_What the task requires_
Could you retype all of the records exactly, leaving out every picture?

_Entries supplied_
-- -- --

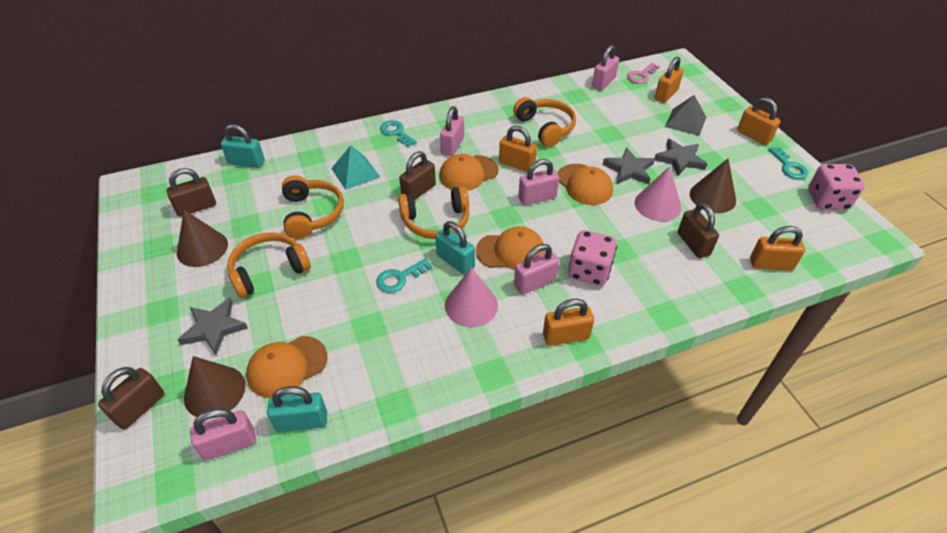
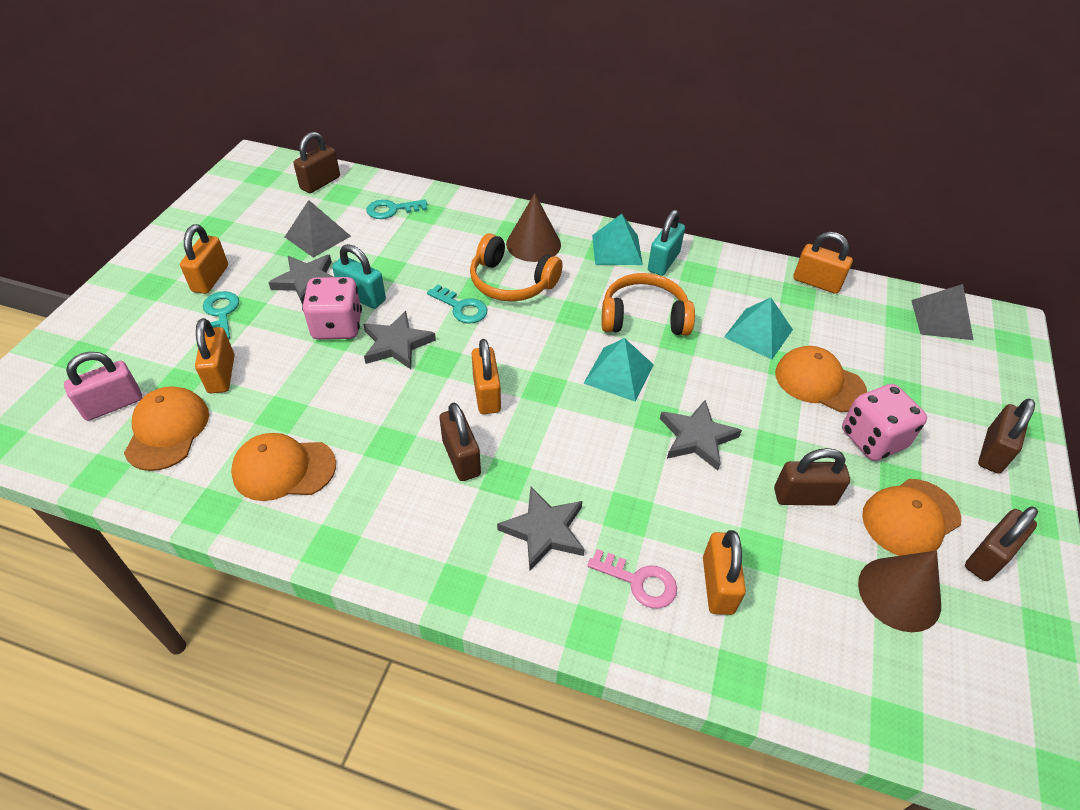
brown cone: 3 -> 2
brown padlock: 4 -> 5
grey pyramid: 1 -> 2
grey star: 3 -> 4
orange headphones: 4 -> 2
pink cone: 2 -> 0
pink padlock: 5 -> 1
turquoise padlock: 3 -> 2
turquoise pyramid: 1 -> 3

-- -- --

_Worked solution_
brown cone: 3 -> 2
brown padlock: 4 -> 5
grey pyramid: 1 -> 2
grey star: 3 -> 4
orange headphones: 4 -> 2
pink cone: 2 -> 0
pink padlock: 5 -> 1
turquoise padlock: 3 -> 2
turquoise pyramid: 1 -> 3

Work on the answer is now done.